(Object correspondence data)

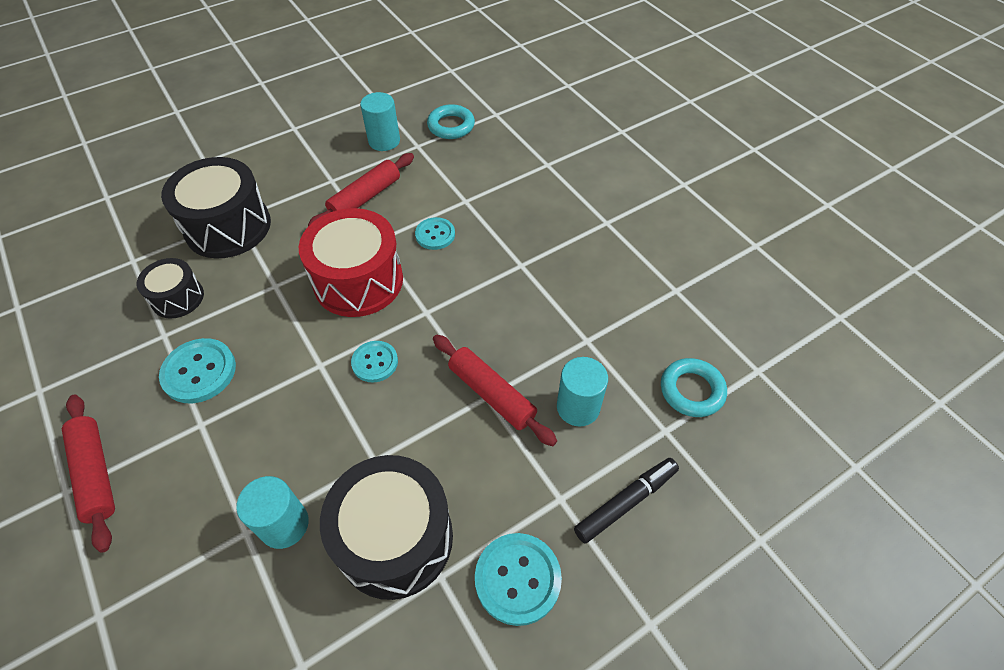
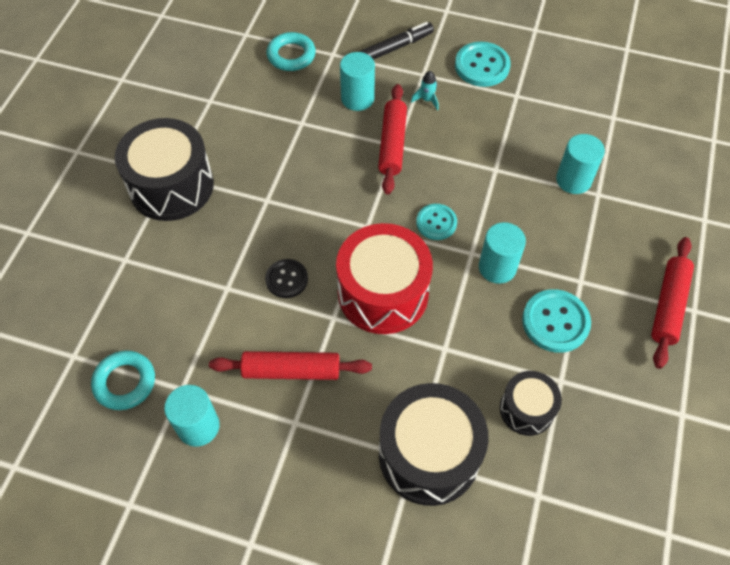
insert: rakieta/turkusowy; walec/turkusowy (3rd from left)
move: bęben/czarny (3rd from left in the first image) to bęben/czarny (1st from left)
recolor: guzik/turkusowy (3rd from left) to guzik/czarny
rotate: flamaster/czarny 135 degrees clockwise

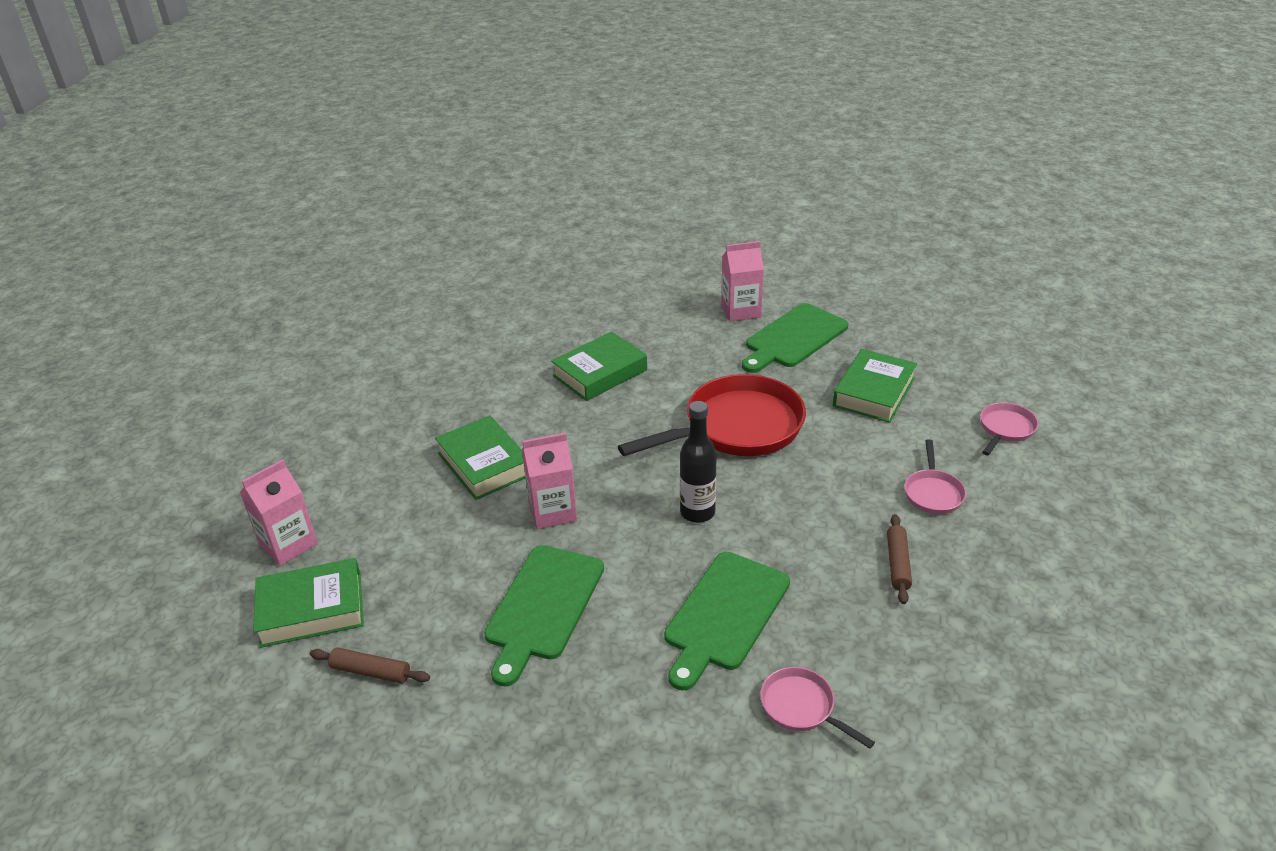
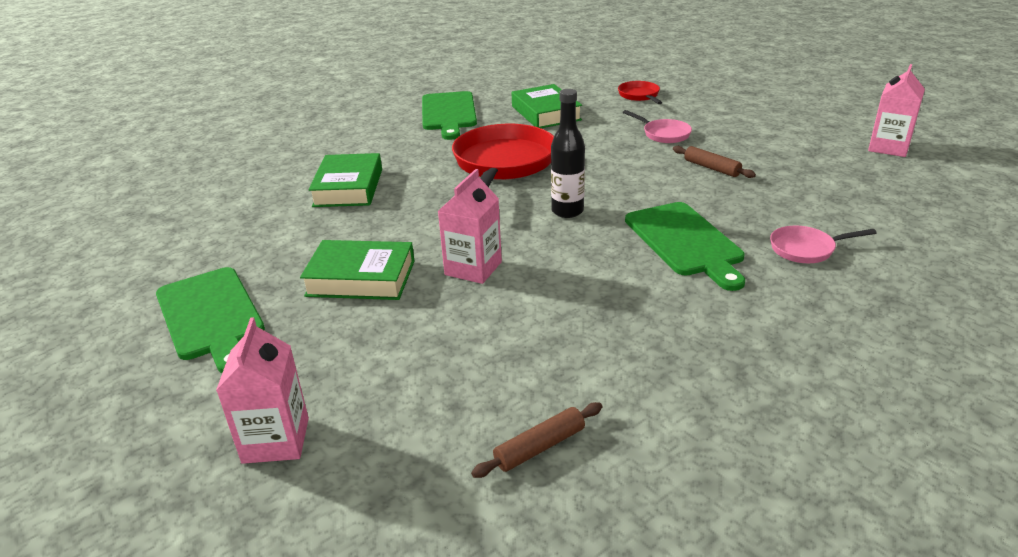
delete: książka/zielony (1st from left)
move: deska do krojenia/zielony (1st from left); karton mleka/różowy (3rd from left)
recolor: patelnia/różowy (3rd from left) to patelnia/czerwony (2nd from left)

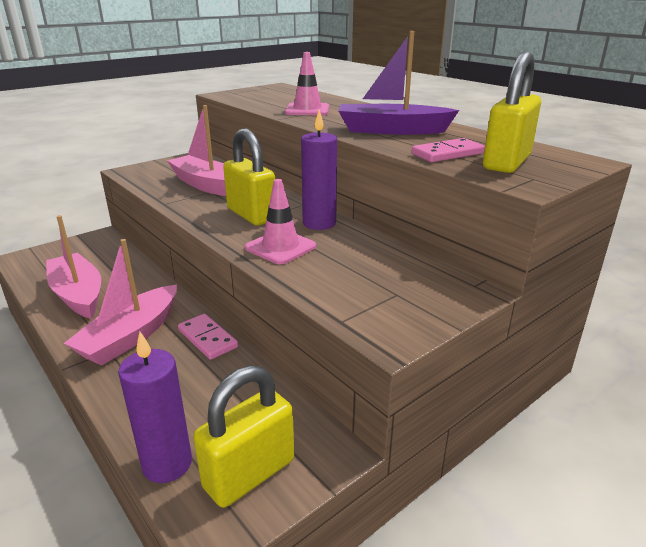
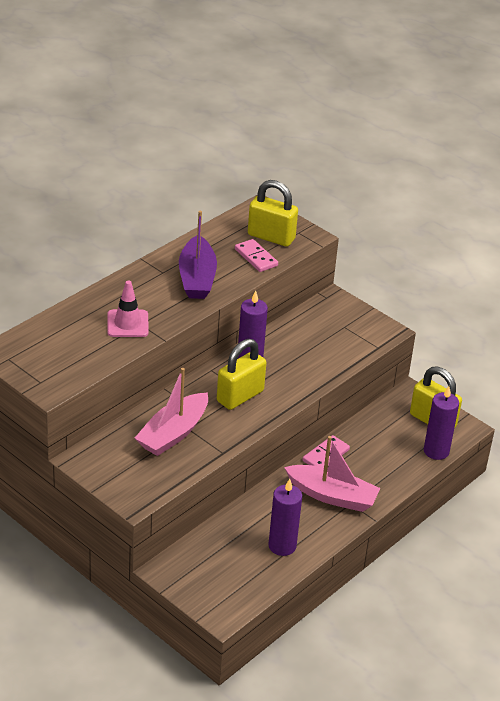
delete: pachołek/różowy (1st from left)
replace: łódka/różowy (1st from left) to świeca/fioletowy (2nd from left)

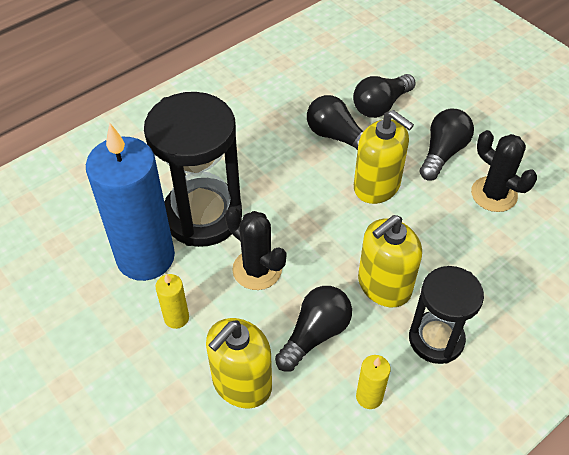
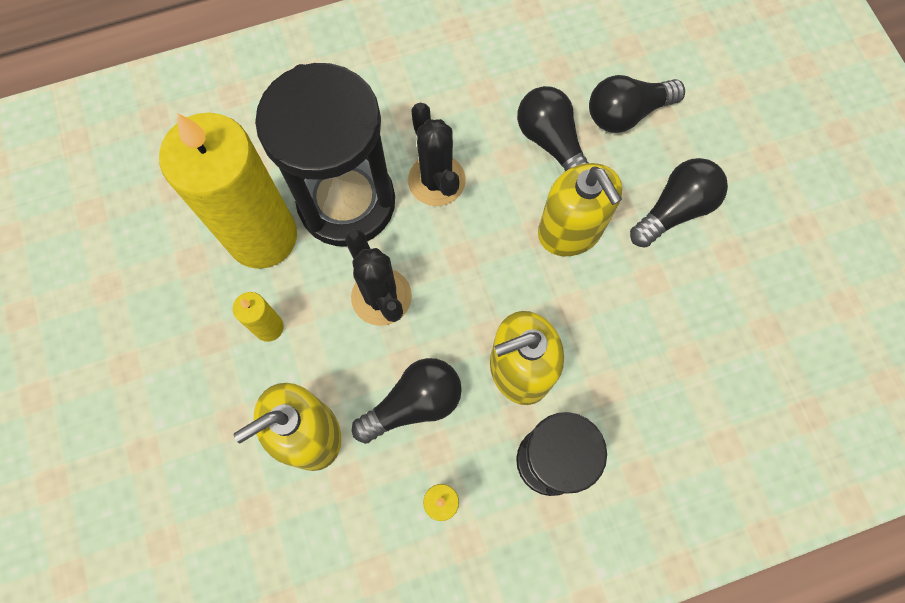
move: kaktus/czarny (2nd from left)
recolor: świeca/niebieski to świeca/żółty (1st from left)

> [Description of the task]: Look through the entries and work out how many lines have the word "turkusowy" in them; reply with that number only.

> [Task result]: 2